**Description of the task**
From the listing below, extract every line containing "yellow".

== Segment start ==

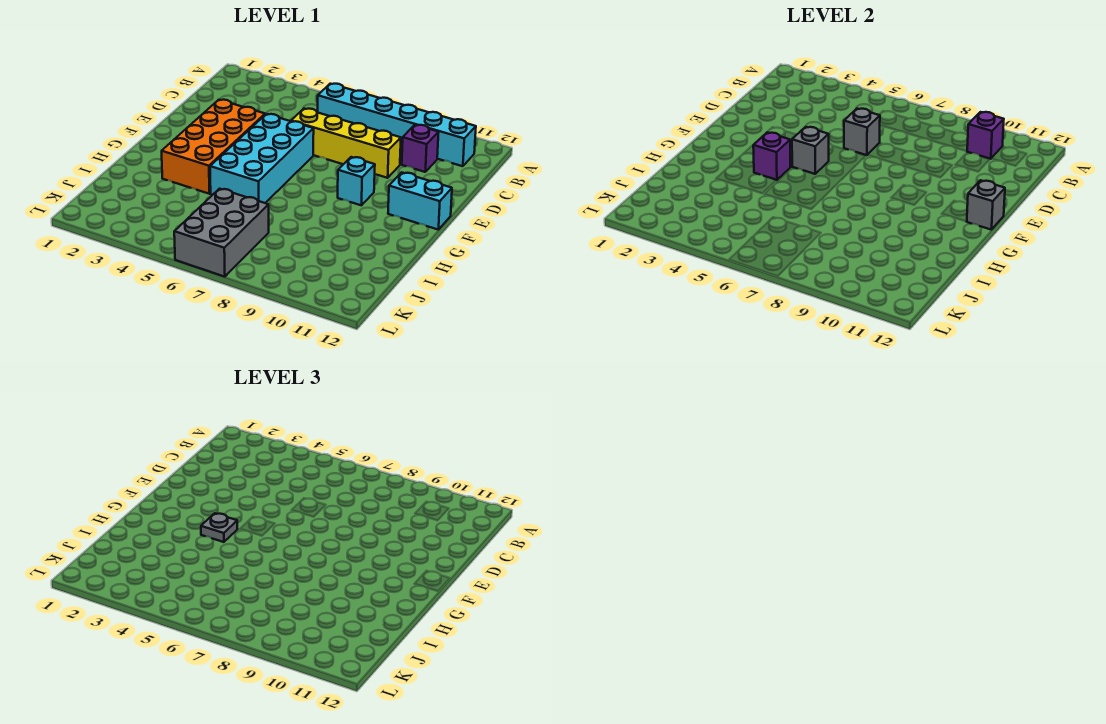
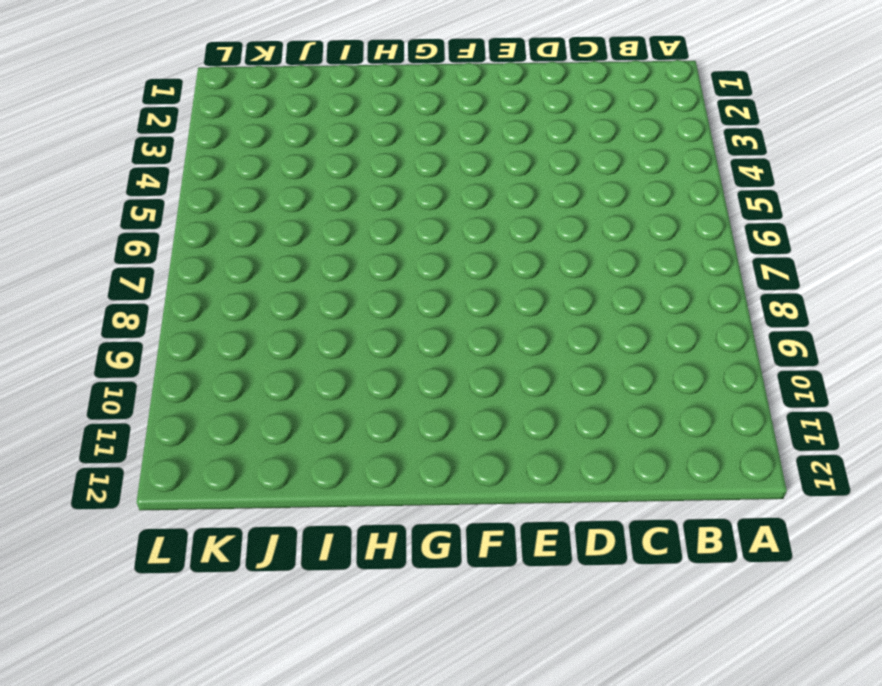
none -> cyan brick B6:B11 level 1
none -> purple brick C10 level 1
none -> yellow brick D6:D9 level 1

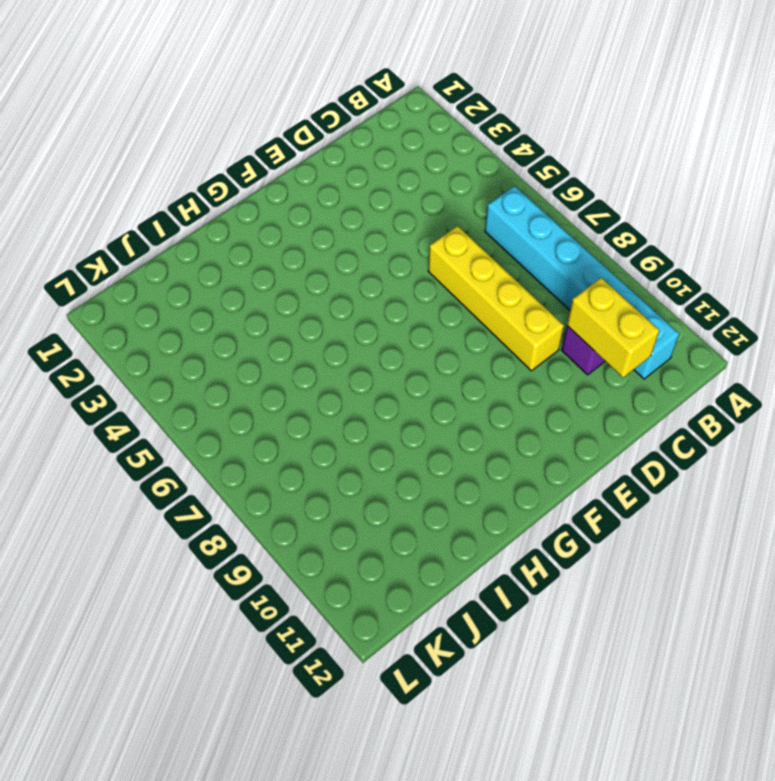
yellow brick C10:C11 level 2 -> none
none -> orange brick E3:H4 level 1
none -> cyan brick E5:H6 level 1
none -> cyan brick F9 level 1

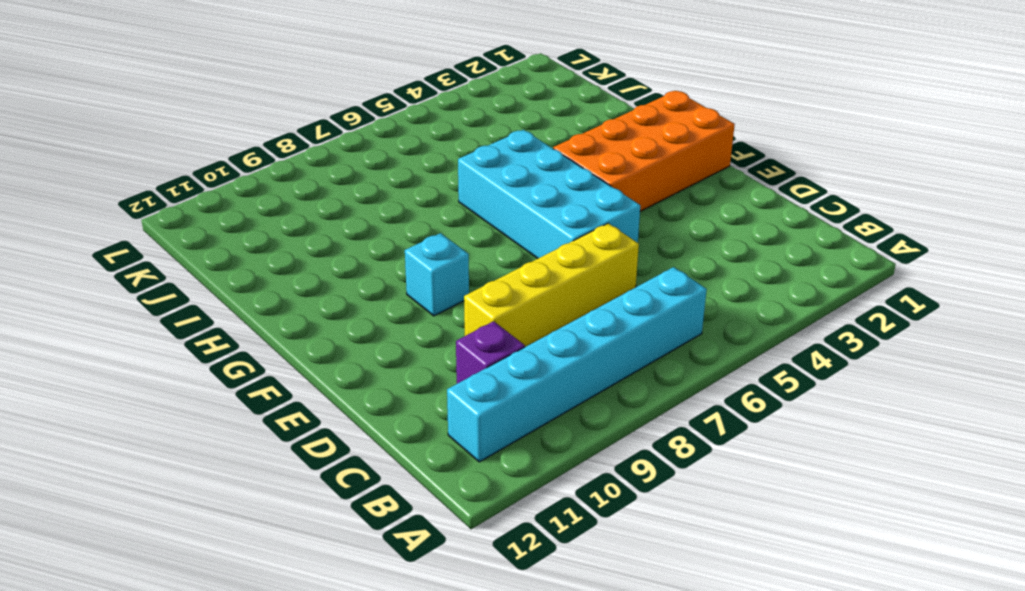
orange brick F1:G4 level 1 -> orange brick E3:H4 level 1
none -> cyan brick F11:F12 level 1
none -> grey brick J6:L7 level 1
none -> purple brick B10 level 2

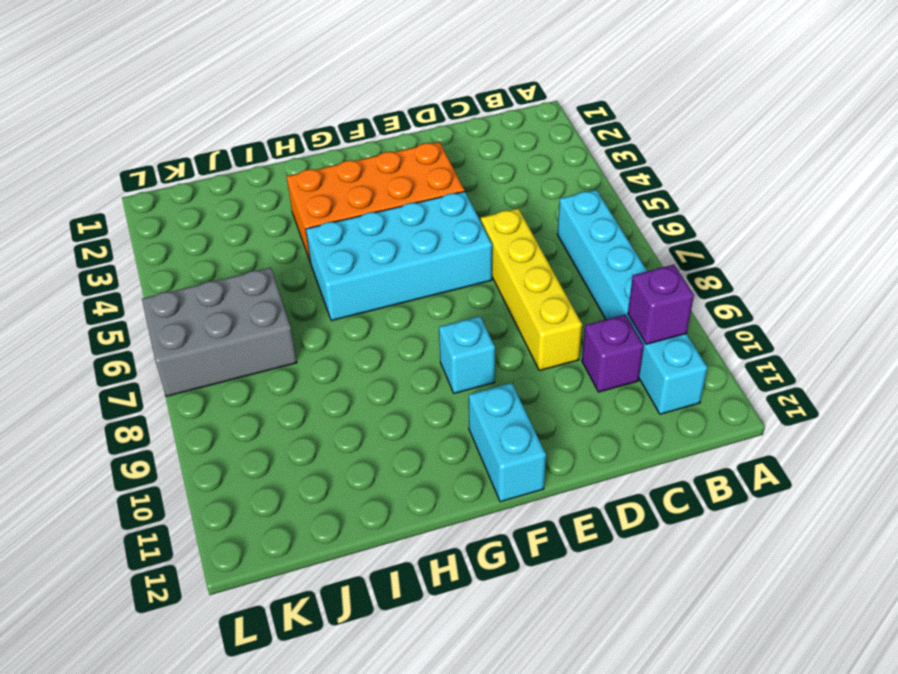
none -> grey brick D6 level 2
none -> grey brick F5 level 2
none -> grey brick F12 level 2

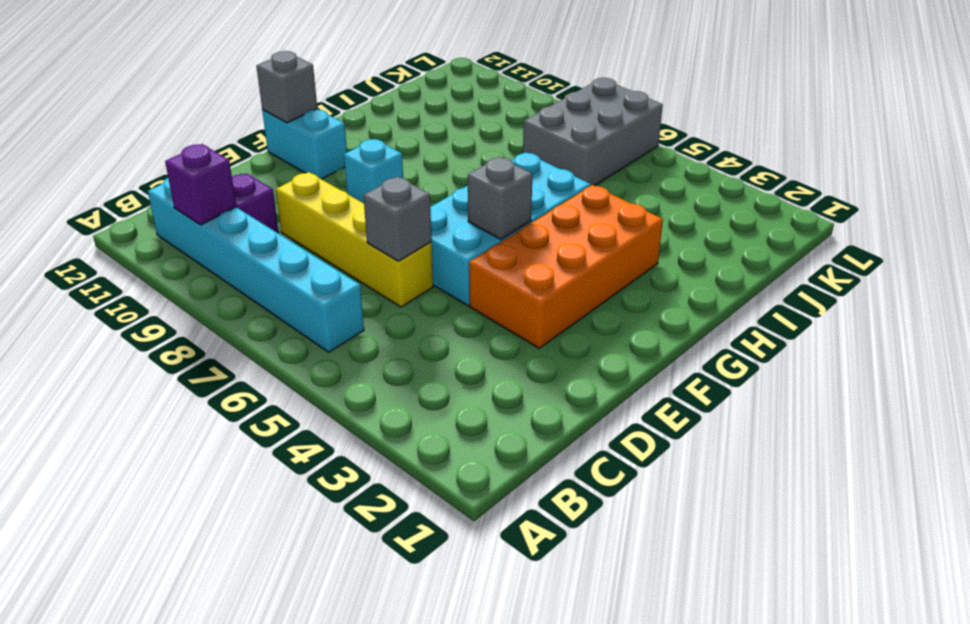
none -> purple brick G4 level 2
none -> grey plate G4 level 3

== Segment end ==

**Answer to this task**
none -> yellow brick D6:D9 level 1
yellow brick C10:C11 level 2 -> none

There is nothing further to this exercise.